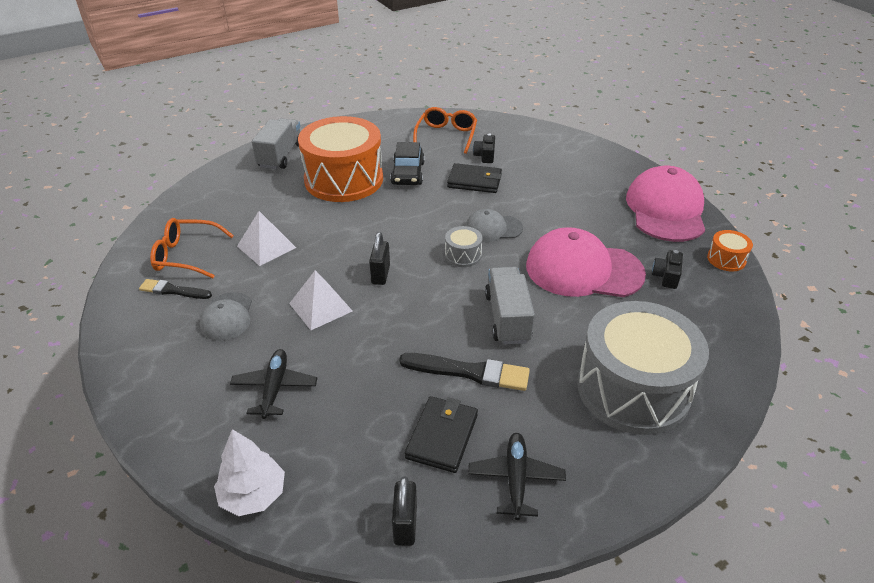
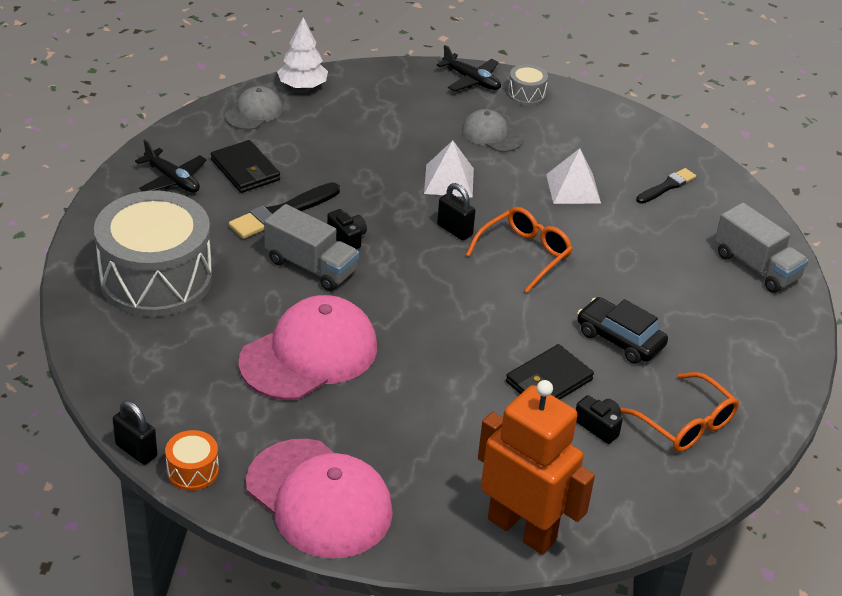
camera: 125 degrees right, 0 degrees up
(173, 290) = (558, 123): black brush -> black brush (666, 186)
(187, 255) = (605, 144): orange glasses -> orange glasses (524, 254)
(274, 388) = (383, 126): black plane -> black plane (471, 80)
(344, 179) = (653, 286): orange drum -> none
(405, 525) = (205, 125): black padlock -> black padlock (136, 450)
(463, 255) = (424, 292): grey drum -> grey drum (526, 94)
(493, 228) = (443, 338): grey cap -> grey cap (254, 112)
(582, 150) = (522, 529): none -> orange robot
(666, 276) = (230, 403): black camera -> black camera (347, 238)

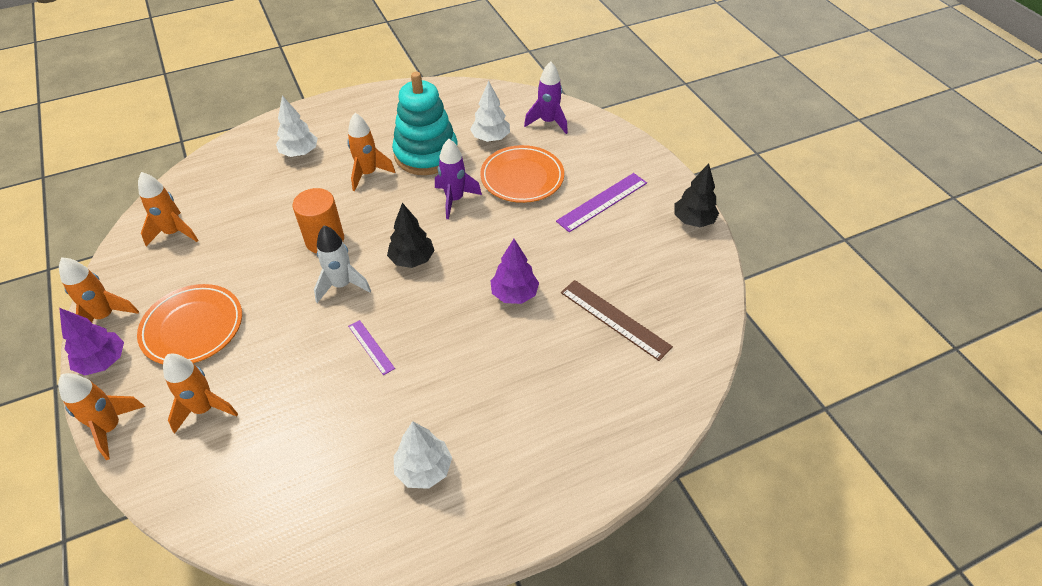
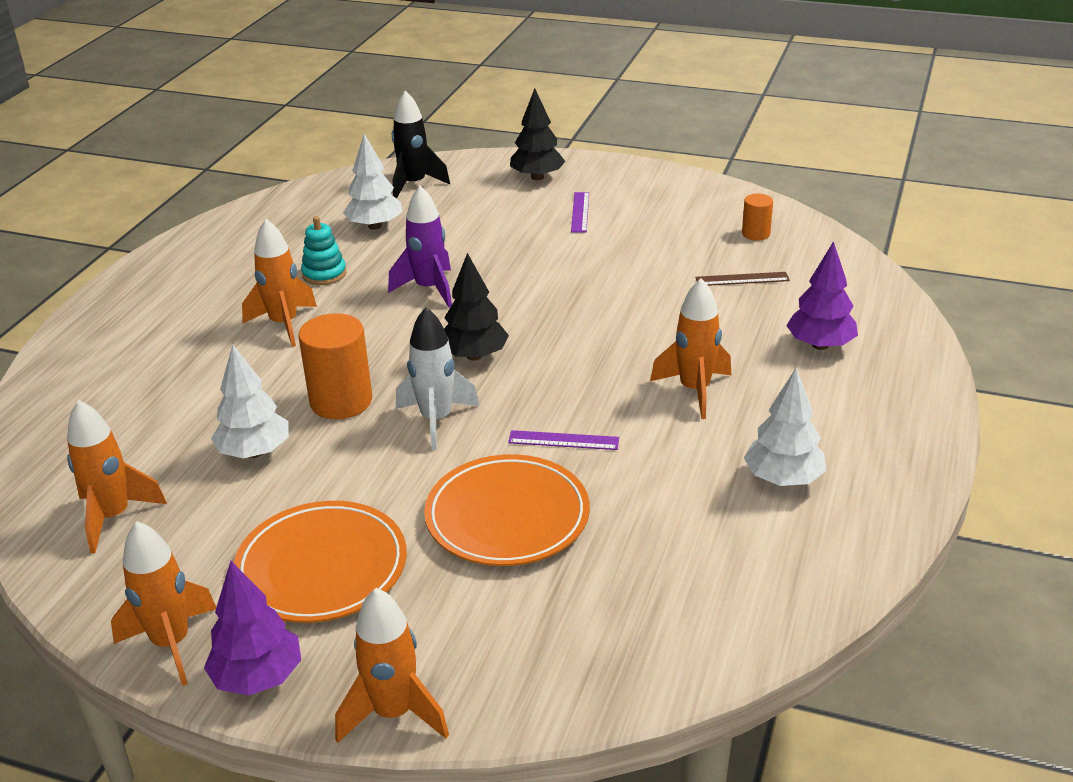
camera: 45 degrees left, 15 degrees down
(204, 409) = (479, 611): orange rocket -> orange rocket (694, 390)
(300, 153) = (153, 356): white tree -> white tree (255, 452)
(426, 154) = (324, 274): turquoise stacking toy -> turquoise stacking toy, size x0.45
(514, 294) = (626, 317): purple tree -> purple tree (820, 345)
(522, 177) = (468, 236): orange plate -> orange plate (507, 516)
(548, 122) = (414, 185): purple rocket -> black rocket
(602, 202) = (580, 212): purple ruler -> purple ruler, size x0.57
(615, 319) = (742, 279): brown ruler -> brown ruler, size x0.57
(675, 292) = (755, 234): none -> orange cylinder
(693, 221) = (682, 182): black tree -> black tree (537, 177)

◇ ◇ ◇ ◇

WHAT YOU WILL DO: Your answer should hold exactly the lines from the one containing "(426, 154) = (324, 274): turquoise" to the last line of the data, both included, and no others.

REPLY:
(426, 154) = (324, 274): turquoise stacking toy -> turquoise stacking toy, size x0.45
(514, 294) = (626, 317): purple tree -> purple tree (820, 345)
(522, 177) = (468, 236): orange plate -> orange plate (507, 516)
(548, 122) = (414, 185): purple rocket -> black rocket
(602, 202) = (580, 212): purple ruler -> purple ruler, size x0.57
(615, 319) = (742, 279): brown ruler -> brown ruler, size x0.57
(675, 292) = (755, 234): none -> orange cylinder
(693, 221) = (682, 182): black tree -> black tree (537, 177)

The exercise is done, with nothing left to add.